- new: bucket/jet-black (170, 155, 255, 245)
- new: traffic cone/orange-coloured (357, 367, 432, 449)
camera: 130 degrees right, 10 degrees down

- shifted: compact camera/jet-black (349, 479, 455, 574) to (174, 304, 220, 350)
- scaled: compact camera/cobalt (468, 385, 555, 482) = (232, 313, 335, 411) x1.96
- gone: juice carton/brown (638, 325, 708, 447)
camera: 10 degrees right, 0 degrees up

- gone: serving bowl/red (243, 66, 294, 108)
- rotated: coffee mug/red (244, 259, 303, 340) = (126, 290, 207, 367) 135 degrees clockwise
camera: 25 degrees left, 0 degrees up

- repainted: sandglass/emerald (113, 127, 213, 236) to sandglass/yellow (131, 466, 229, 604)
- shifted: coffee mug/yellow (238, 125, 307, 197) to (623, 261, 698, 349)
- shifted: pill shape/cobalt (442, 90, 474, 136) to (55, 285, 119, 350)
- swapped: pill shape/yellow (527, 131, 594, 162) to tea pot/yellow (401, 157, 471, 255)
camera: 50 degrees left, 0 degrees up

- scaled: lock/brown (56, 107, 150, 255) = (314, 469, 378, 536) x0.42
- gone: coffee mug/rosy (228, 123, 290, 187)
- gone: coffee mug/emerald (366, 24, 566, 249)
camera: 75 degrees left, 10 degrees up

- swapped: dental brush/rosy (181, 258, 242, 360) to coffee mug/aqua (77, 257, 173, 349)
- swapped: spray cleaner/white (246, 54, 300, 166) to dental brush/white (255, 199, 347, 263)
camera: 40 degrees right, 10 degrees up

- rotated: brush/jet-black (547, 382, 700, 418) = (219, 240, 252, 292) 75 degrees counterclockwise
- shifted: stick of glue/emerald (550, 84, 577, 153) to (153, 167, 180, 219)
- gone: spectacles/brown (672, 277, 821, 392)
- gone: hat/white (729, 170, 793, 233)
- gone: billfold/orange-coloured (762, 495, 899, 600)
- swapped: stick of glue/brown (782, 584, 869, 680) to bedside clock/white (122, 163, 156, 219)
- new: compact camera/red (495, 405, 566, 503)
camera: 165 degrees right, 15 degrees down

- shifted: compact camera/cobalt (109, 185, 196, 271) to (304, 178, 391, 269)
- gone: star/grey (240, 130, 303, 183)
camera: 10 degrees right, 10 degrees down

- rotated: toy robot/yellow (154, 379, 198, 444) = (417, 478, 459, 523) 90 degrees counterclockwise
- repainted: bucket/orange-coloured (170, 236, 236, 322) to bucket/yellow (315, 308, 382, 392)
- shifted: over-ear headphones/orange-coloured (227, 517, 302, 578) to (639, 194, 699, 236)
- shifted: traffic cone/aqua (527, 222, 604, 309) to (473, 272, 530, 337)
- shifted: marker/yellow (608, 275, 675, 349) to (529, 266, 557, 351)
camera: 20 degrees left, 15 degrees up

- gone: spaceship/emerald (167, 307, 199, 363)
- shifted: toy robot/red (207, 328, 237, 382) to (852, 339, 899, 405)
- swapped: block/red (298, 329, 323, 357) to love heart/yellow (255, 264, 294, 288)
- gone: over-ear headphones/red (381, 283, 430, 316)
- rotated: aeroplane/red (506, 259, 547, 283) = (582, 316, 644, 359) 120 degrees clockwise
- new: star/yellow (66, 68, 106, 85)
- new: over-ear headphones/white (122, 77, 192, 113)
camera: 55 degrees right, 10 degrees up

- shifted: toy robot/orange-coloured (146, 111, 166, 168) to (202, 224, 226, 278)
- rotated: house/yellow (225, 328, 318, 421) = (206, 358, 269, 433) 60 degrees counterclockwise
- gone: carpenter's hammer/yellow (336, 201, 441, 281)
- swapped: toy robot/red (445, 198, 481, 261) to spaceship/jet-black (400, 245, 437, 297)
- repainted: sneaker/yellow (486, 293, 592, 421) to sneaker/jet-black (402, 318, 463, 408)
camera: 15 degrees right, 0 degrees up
################
# [ACTIVITY]
What lines above hold the word "stick"? List them all.

# [EXERCISE RESULT]
- shifted: stick of glue/emerald (550, 84, 577, 153) to (153, 167, 180, 219)
- swapped: stick of glue/brown (782, 584, 869, 680) to bedside clock/white (122, 163, 156, 219)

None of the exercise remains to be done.